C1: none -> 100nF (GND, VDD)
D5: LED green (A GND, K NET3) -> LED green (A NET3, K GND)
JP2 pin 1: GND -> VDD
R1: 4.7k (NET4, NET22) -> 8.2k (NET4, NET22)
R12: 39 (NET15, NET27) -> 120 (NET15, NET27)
--
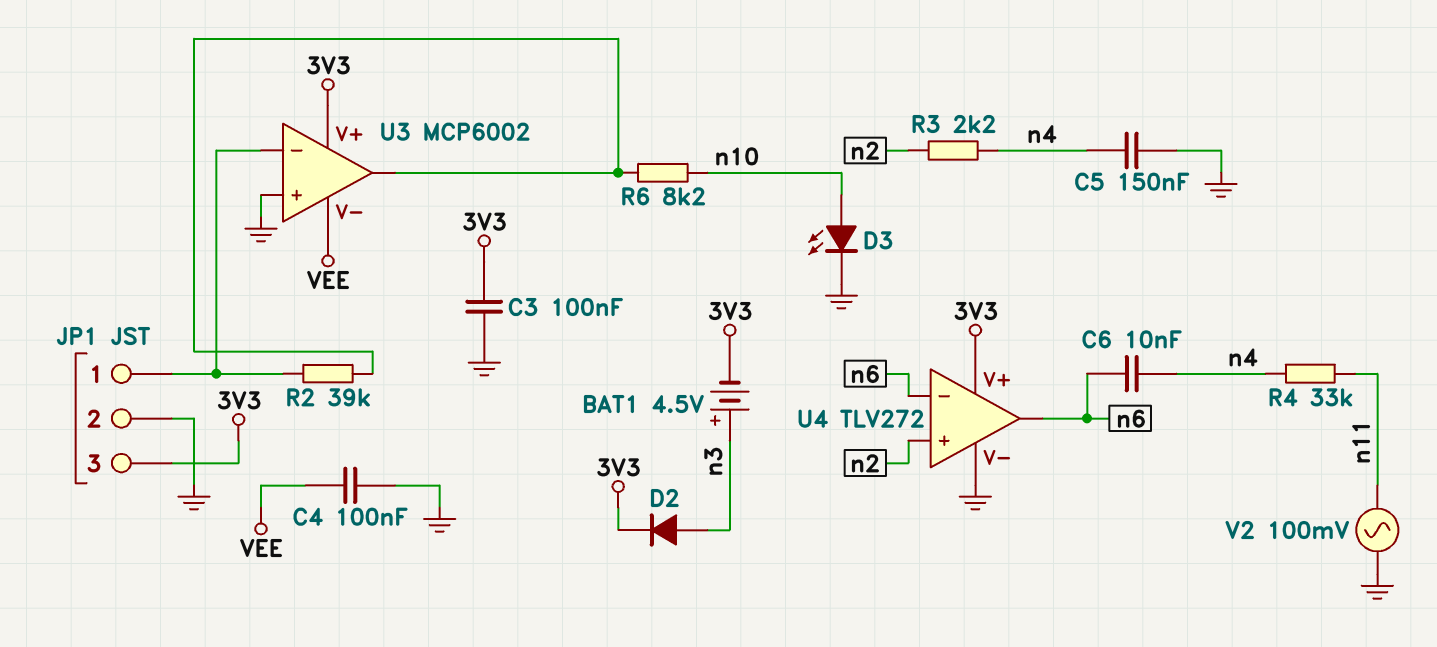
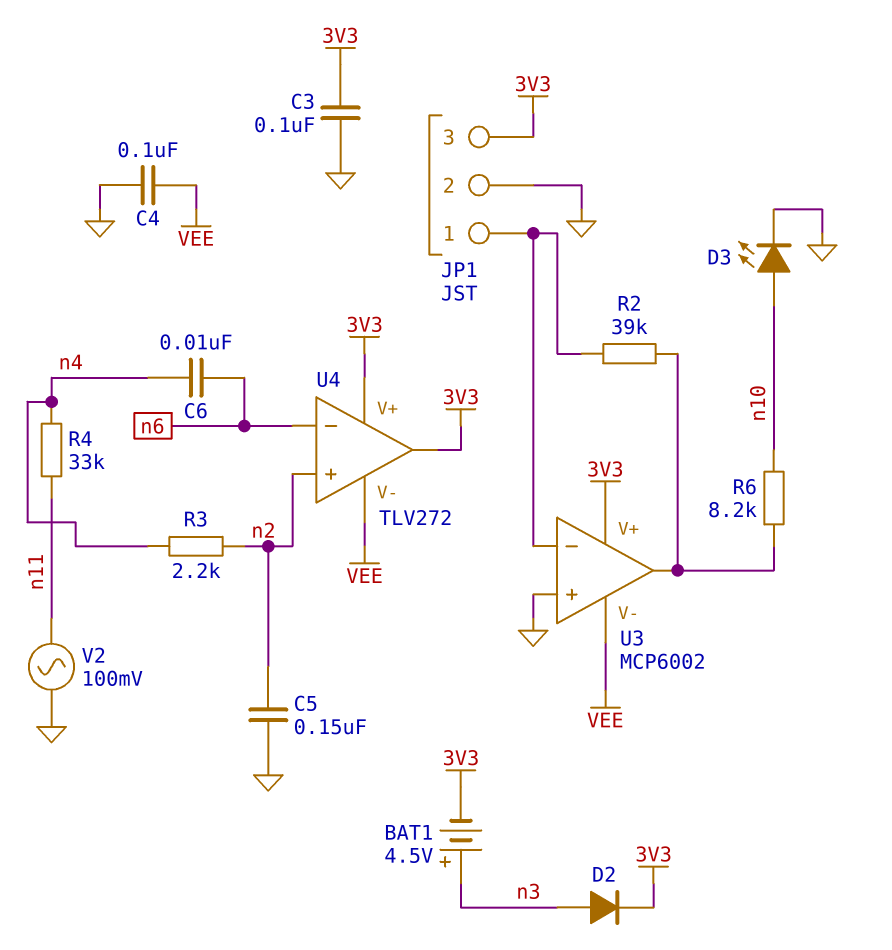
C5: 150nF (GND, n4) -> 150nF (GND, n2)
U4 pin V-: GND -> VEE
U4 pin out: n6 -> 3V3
...
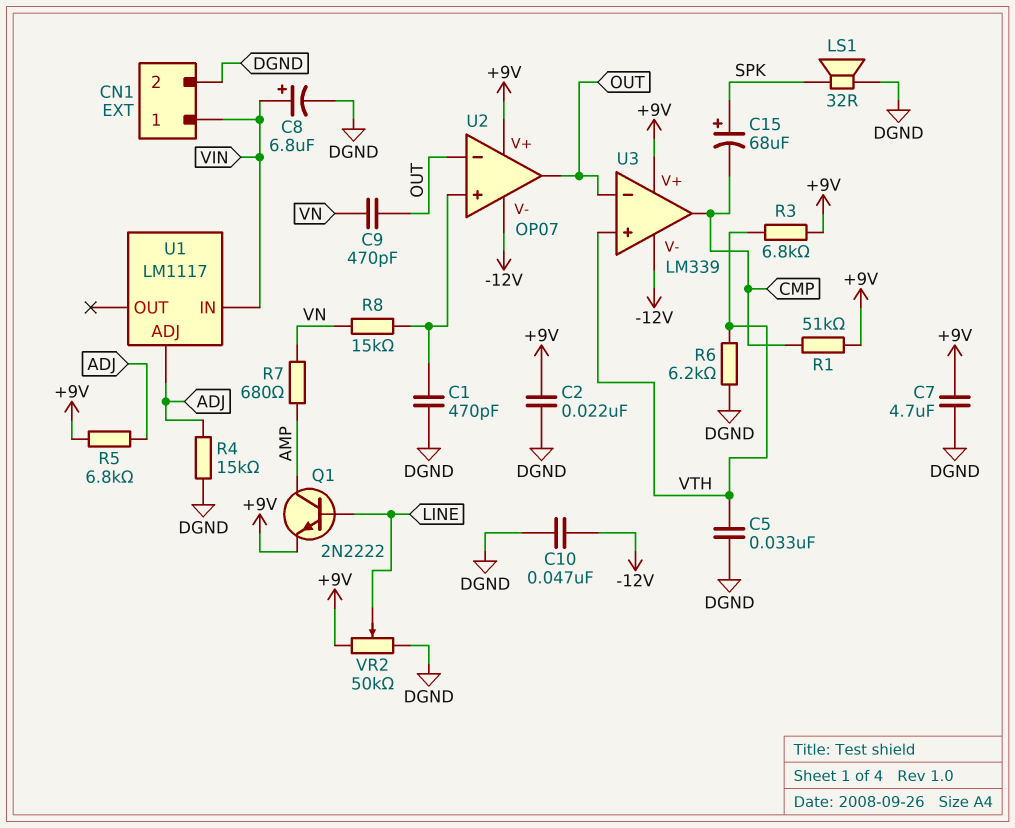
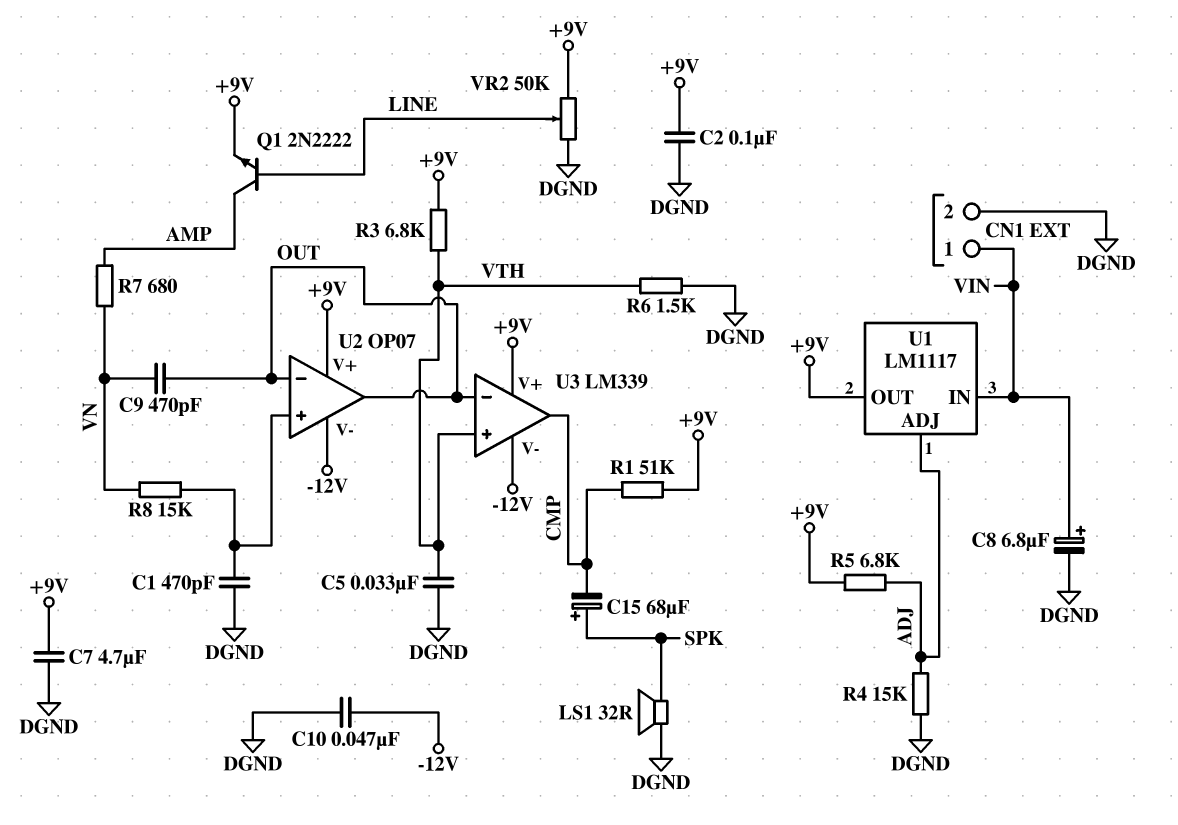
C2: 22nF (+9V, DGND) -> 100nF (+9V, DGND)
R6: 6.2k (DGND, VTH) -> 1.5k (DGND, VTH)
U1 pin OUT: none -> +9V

Aim of the task:
The answer must consist of every line from the entries that holds the string "DGND".

Task answer:
C2: 22nF (+9V, DGND) -> 100nF (+9V, DGND)
R6: 6.2k (DGND, VTH) -> 1.5k (DGND, VTH)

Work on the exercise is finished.